▶ **What is required**
Check every line below for the string "slope", and copy the lines that contain it.

(Data items)
---

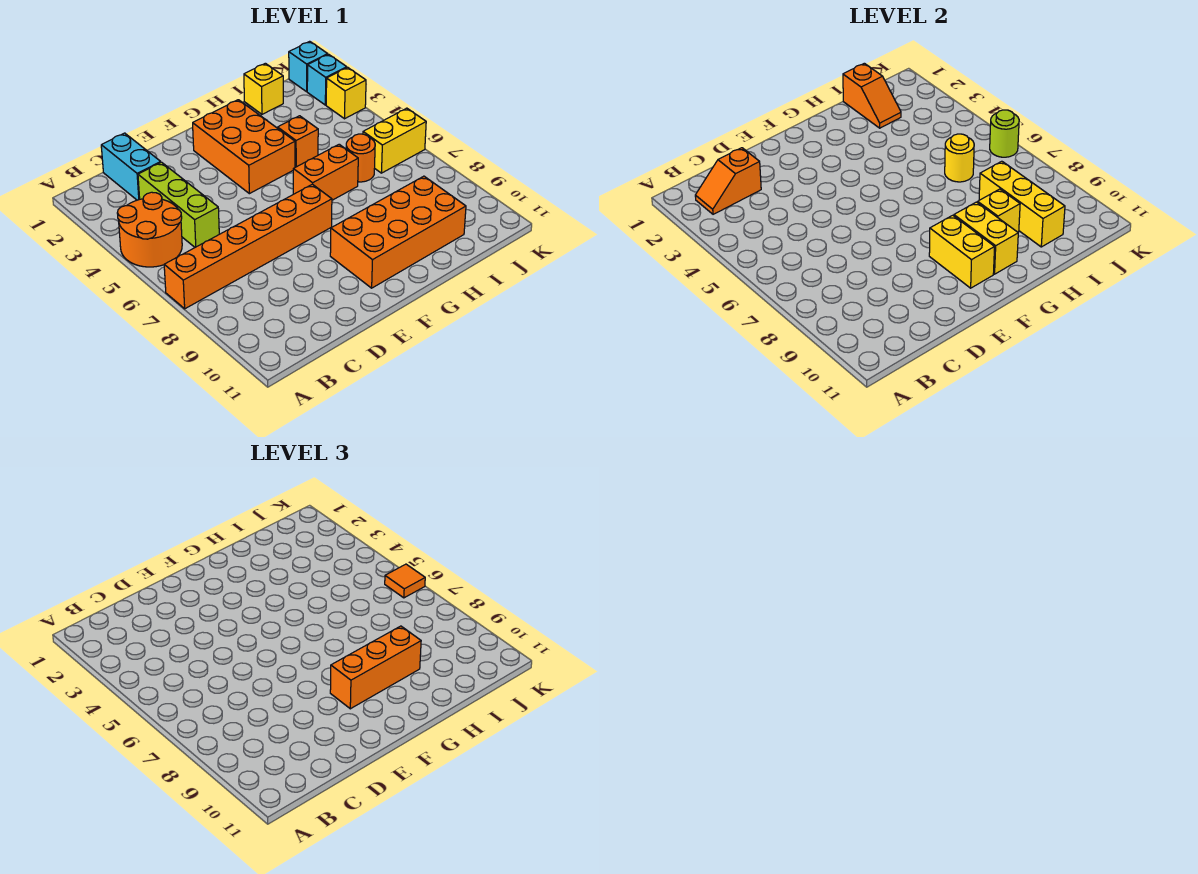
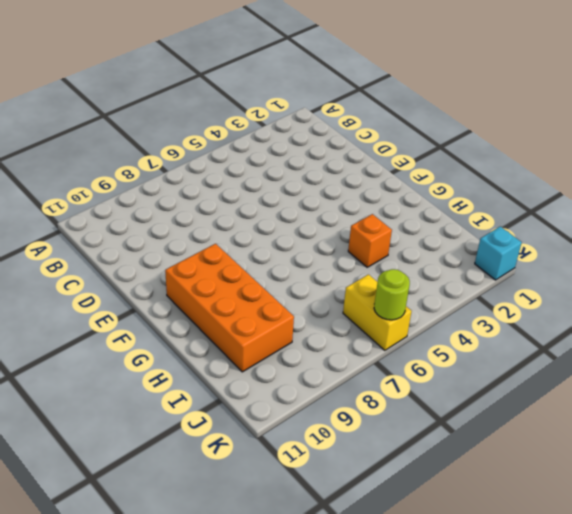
none -> orange round brick A4:B5 level 1
none -> orange brick A7:F7 level 1
none -> cyan brick C1:C2 level 1

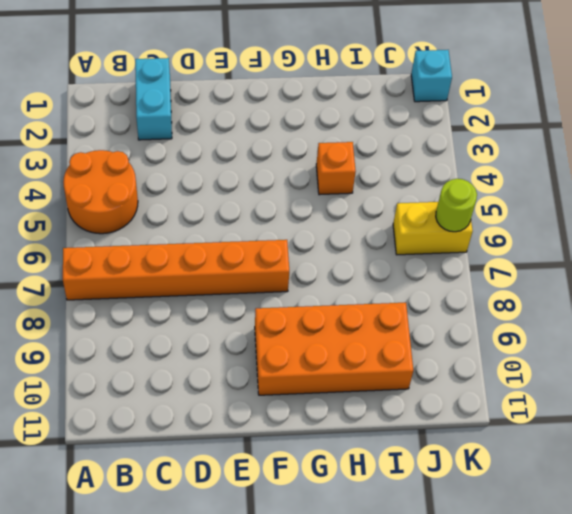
none -> lime brick C3:C5 level 1
none -> orange brick F2:G4 level 1
none -> orange brick G6:H6 level 1

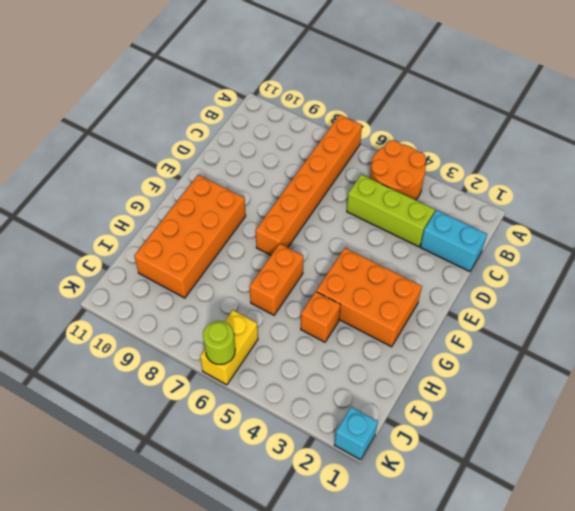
none -> yellow brick I1 level 1
none -> orange round brick I6 level 1
none -> cyan brick K2 level 1

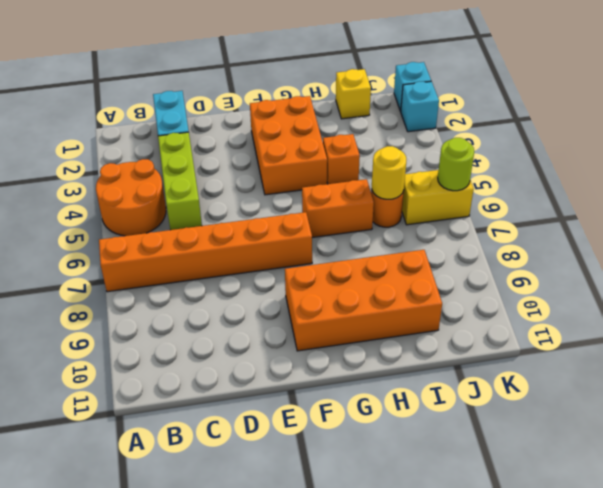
none -> yellow brick K3 level 1
none -> orange slope B2:C2 level 2 top C
none -> yellow brick F9:F10 level 2

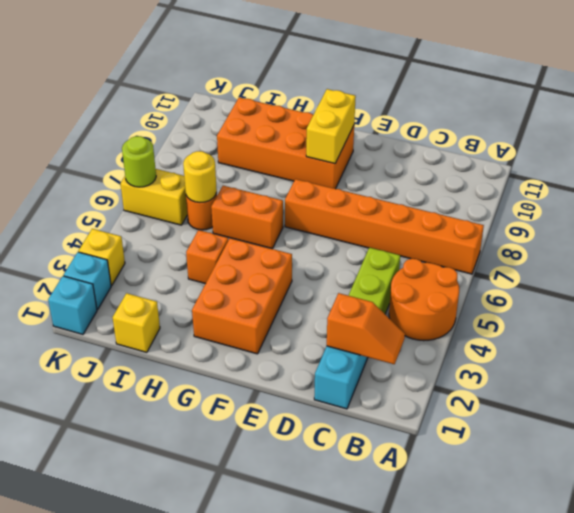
none -> yellow brick G9:G10 level 2
none -> yellow brick H9 level 2
none -> orange slope I1:I2 level 2 top 1

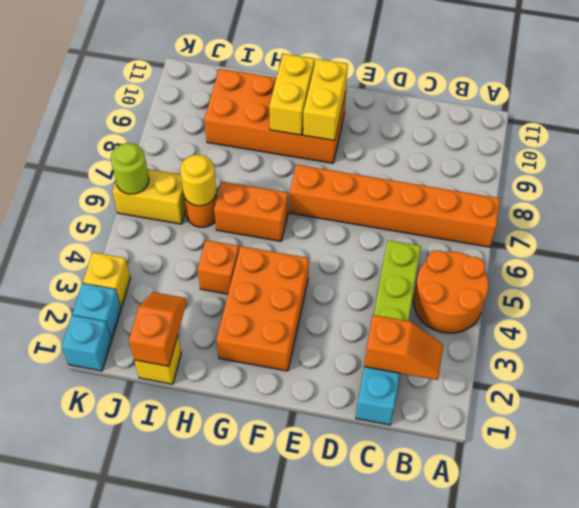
none -> yellow brick H9 level 2
none -> yellow brick I8:I10 level 2
none -> orange brick F9:H9 level 3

---

▶ **Task response**
none -> orange slope B2:C2 level 2 top C
none -> orange slope I1:I2 level 2 top 1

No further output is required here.